(LISTED ENTRIES):

—————

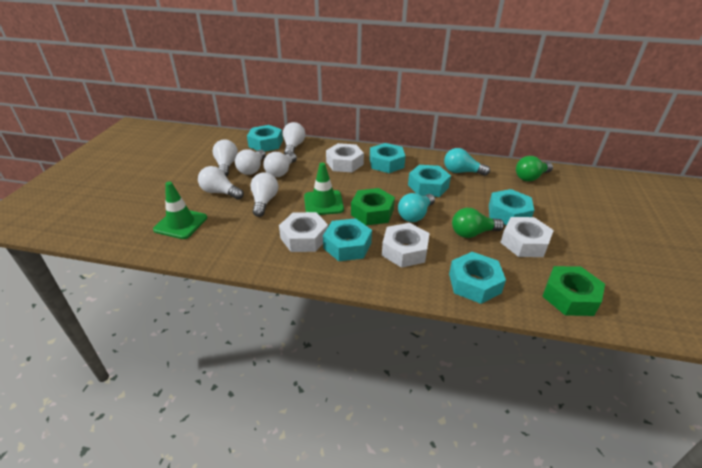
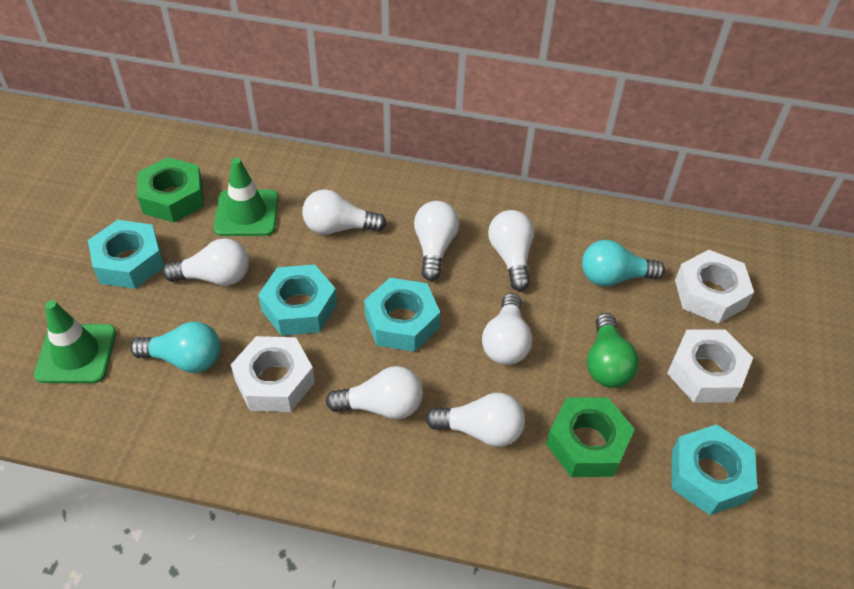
green light bulb: 2 -> 1
turquoise nut: 6 -> 4
white light bulb: 6 -> 7
white nut: 4 -> 3

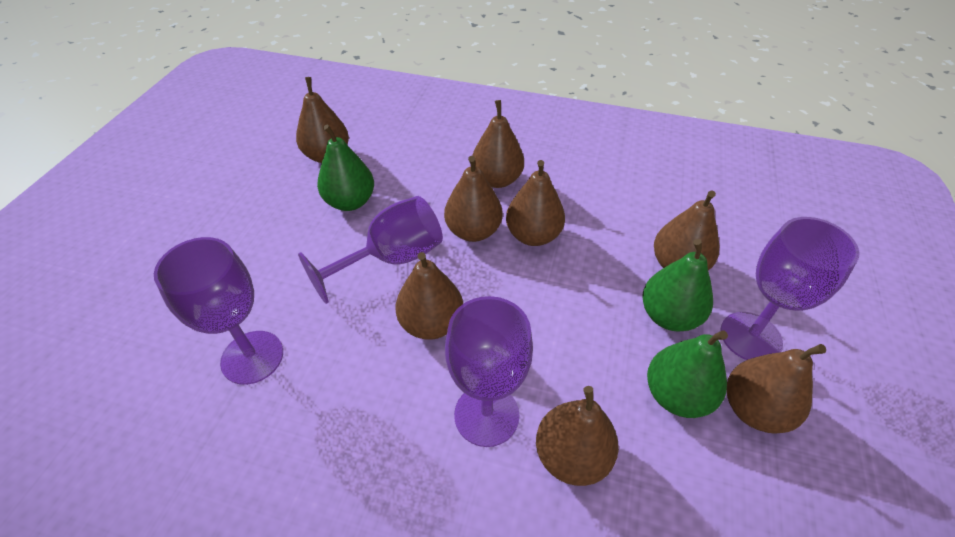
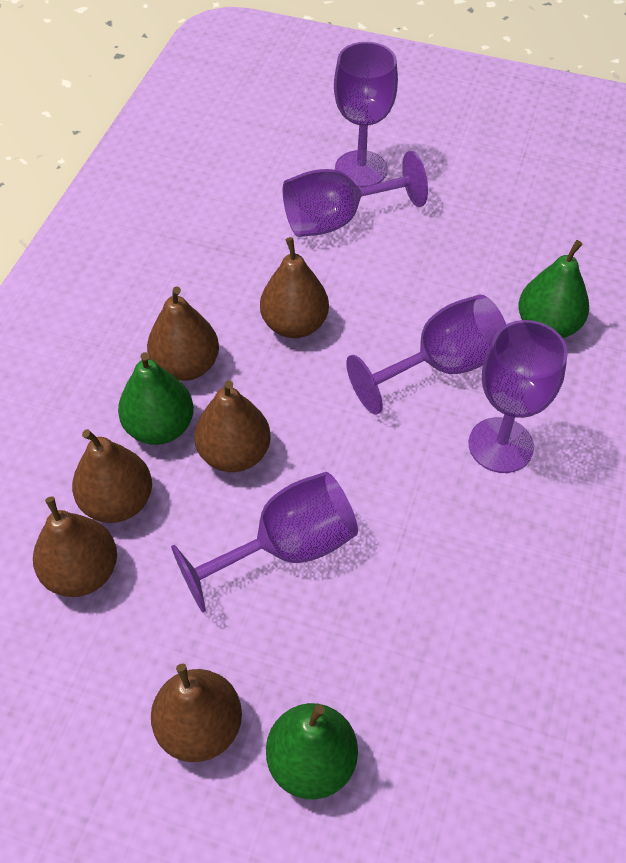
brown pear: 8 -> 6
purple goblet: 4 -> 5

—————

(TASK BRIEF): Pictures stay out. Write out everything else in the material exactly.

(WRITTEN SOLUTION):
green light bulb: 2 -> 1
turquoise nut: 6 -> 4
white light bulb: 6 -> 7
white nut: 4 -> 3

brown pear: 8 -> 6
purple goblet: 4 -> 5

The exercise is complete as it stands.